### WRITTEN INSTRUCTION
Shift every coordinate in the answers of the data below by adding 121 to each number, and give all the lines again with the requests included, from the line containing "Return (X, Y) for each given word" through the line containing "Chipo (722, 633)", inclusive. Leave the pictures out of your answer.

### RECORDS FOR THIS EXERCISE
-- START --

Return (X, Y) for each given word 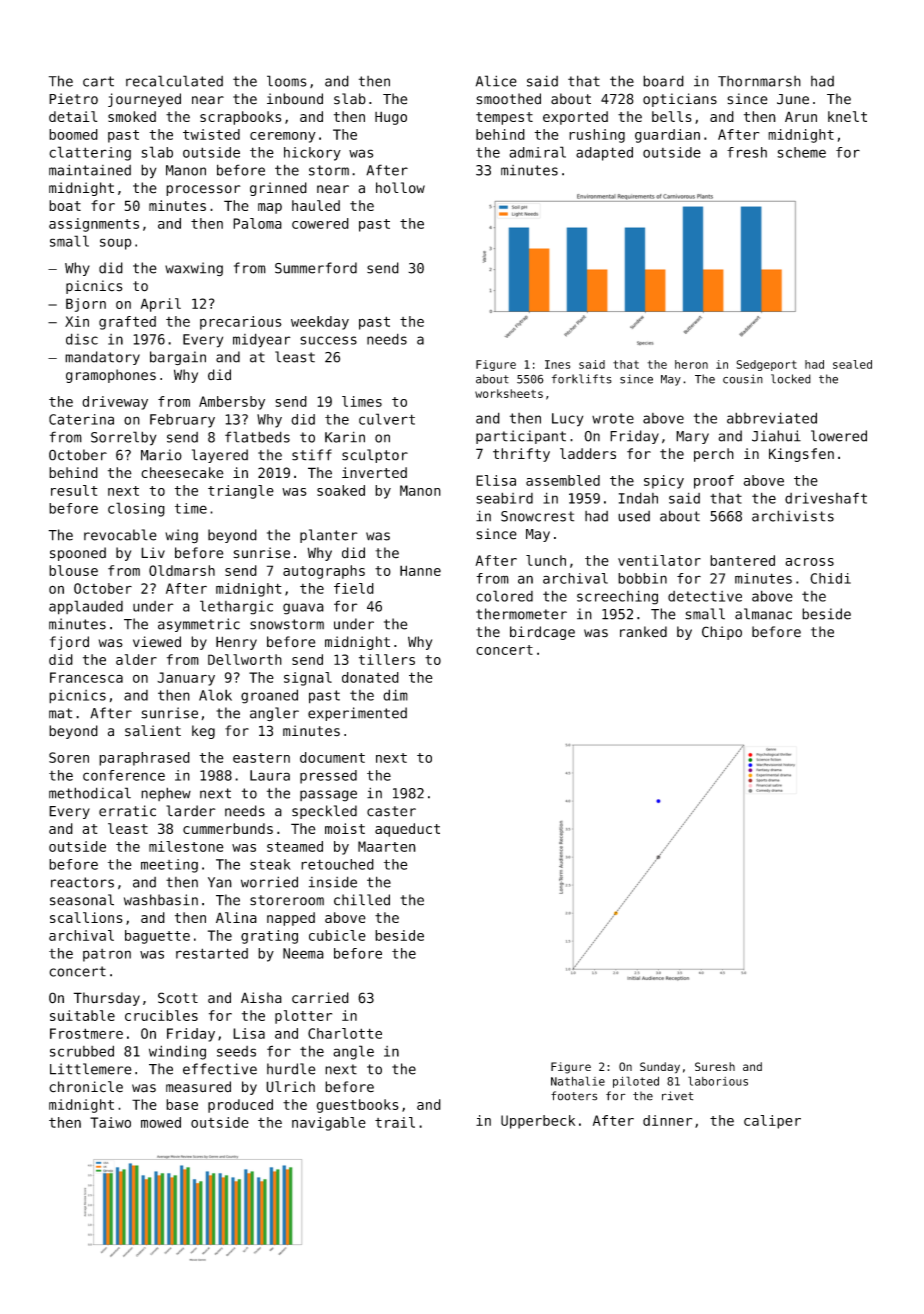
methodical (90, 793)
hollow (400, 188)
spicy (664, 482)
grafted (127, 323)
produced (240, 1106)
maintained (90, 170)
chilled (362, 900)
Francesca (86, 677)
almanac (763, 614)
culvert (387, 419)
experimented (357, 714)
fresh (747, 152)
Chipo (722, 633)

-- END --
-- START --

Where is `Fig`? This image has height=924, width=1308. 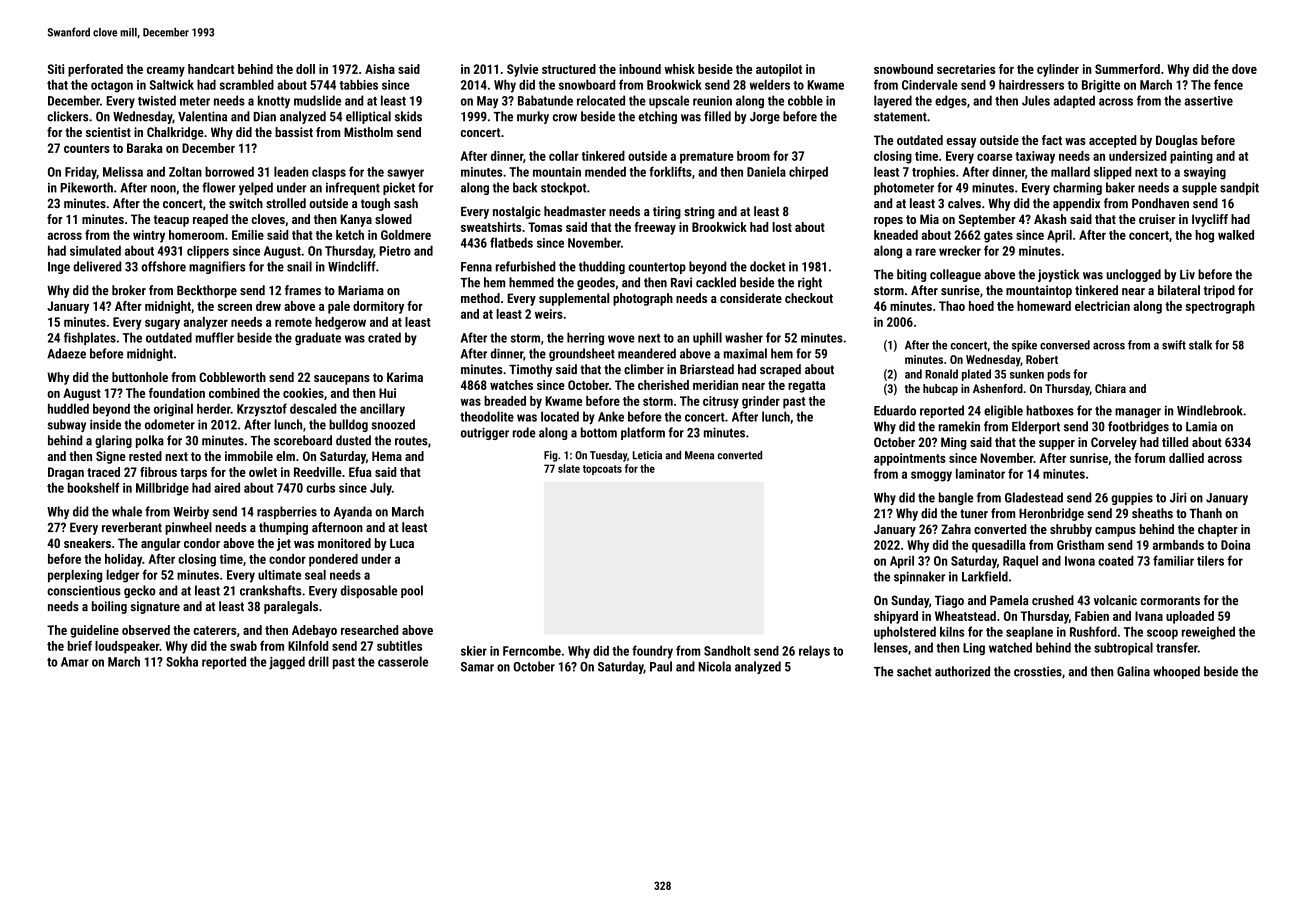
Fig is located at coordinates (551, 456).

-- END --

### FINISHED ANSWER
Return (X, Y) for each given word 
methodical (211, 914)
hollow (521, 309)
spicy (785, 603)
grafted (248, 444)
produced (361, 1227)
maintained (211, 291)
chilled (483, 1021)
Francesca (207, 798)
almanac (884, 735)
culvert (508, 540)
experimented (478, 835)
fresh (868, 273)
Chipo (843, 754)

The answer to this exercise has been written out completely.